**PROVIDED MATERIAL**
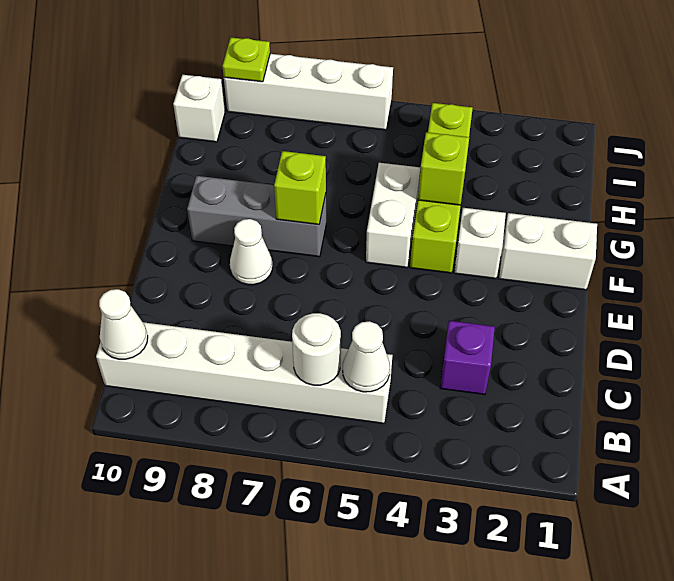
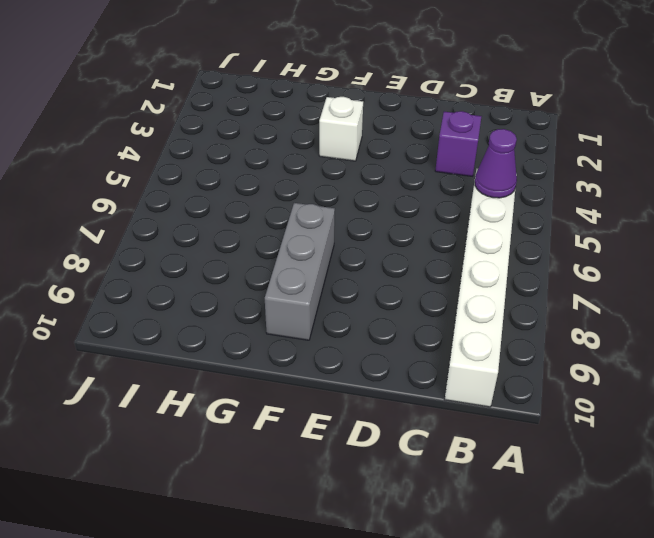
purple cone B5 level 2 -> white cone B5 level 2
none -> white cone E8 level 1
none -> white brick F1:F2 level 1
none -> lime brick F4:I4 level 1

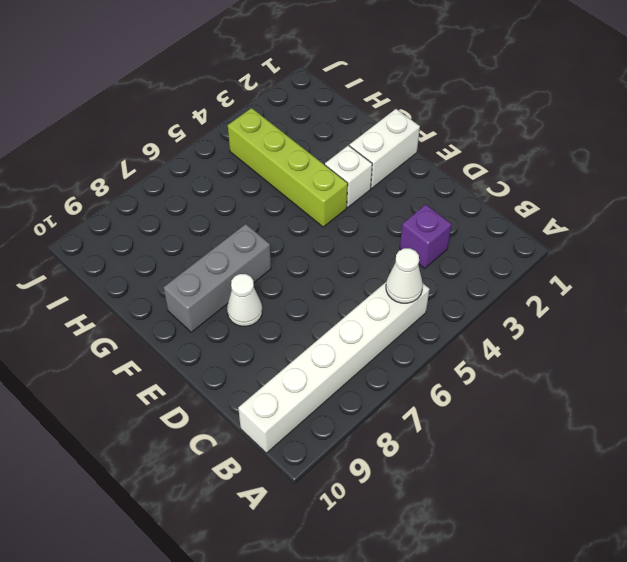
none -> white brick F5:G5 level 1
none -> white brick I10 level 1
none -> white brick J6:J9 level 1

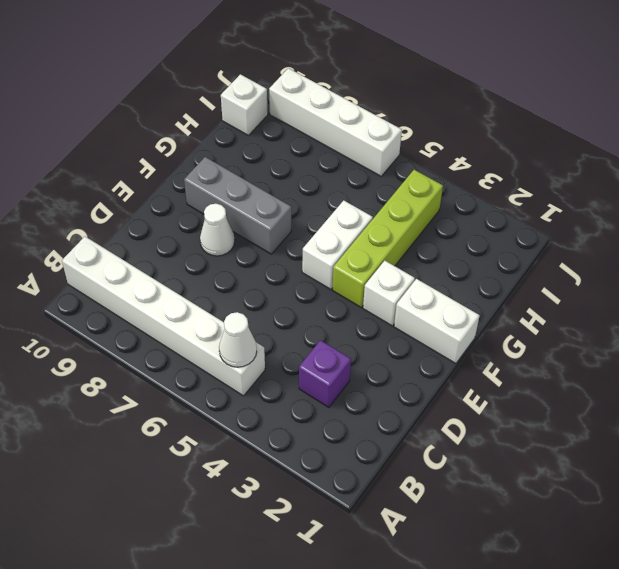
none -> white round brick B6 level 2
none -> white cone B10 level 2
none -> lime brick F7 level 2

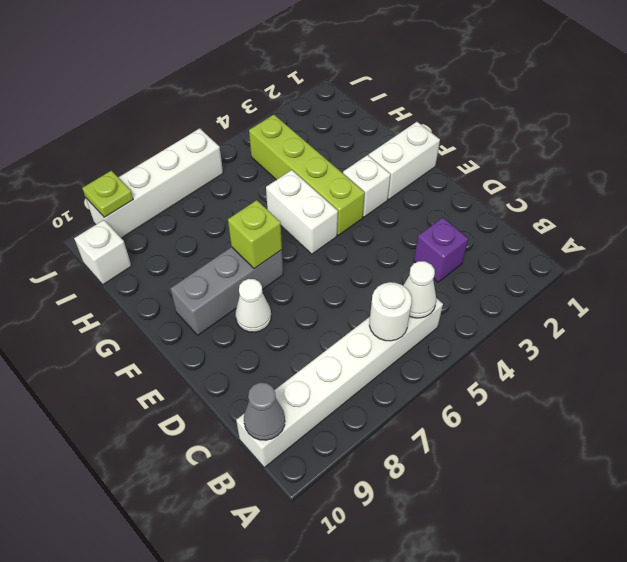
grey cone B10 level 2 -> white cone B10 level 2
none -> lime brick G4 level 2

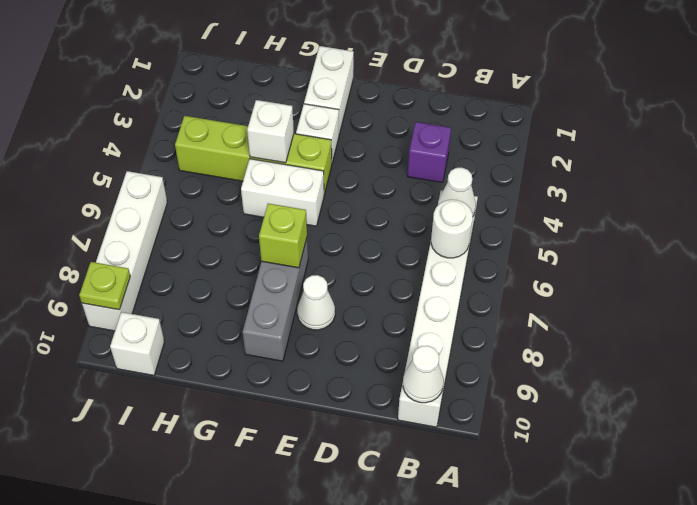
white brick G4 level 2 -> lime brick G4 level 2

**WHAT IS NEEDED**
The required answer is each line of the entries containing the string "none".

**RESPONSE BELOW**
none -> white cone E8 level 1
none -> white brick F1:F2 level 1
none -> lime brick F4:I4 level 1
none -> white brick F5:G5 level 1
none -> white brick I10 level 1
none -> white brick J6:J9 level 1
none -> white round brick B6 level 2
none -> white cone B10 level 2
none -> lime brick F7 level 2
none -> lime brick G4 level 2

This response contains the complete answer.